Your instructions
Output every line of the entries from the line containing "red brick E7:F7" through the last, exactly, with no other content.

--------------------

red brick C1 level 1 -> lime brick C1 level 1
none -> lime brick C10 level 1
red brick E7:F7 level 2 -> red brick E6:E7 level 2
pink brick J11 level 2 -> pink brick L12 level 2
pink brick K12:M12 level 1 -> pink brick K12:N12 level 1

--------------------

Written response
red brick E7:F7 level 2 -> red brick E6:E7 level 2
pink brick J11 level 2 -> pink brick L12 level 2
pink brick K12:M12 level 1 -> pink brick K12:N12 level 1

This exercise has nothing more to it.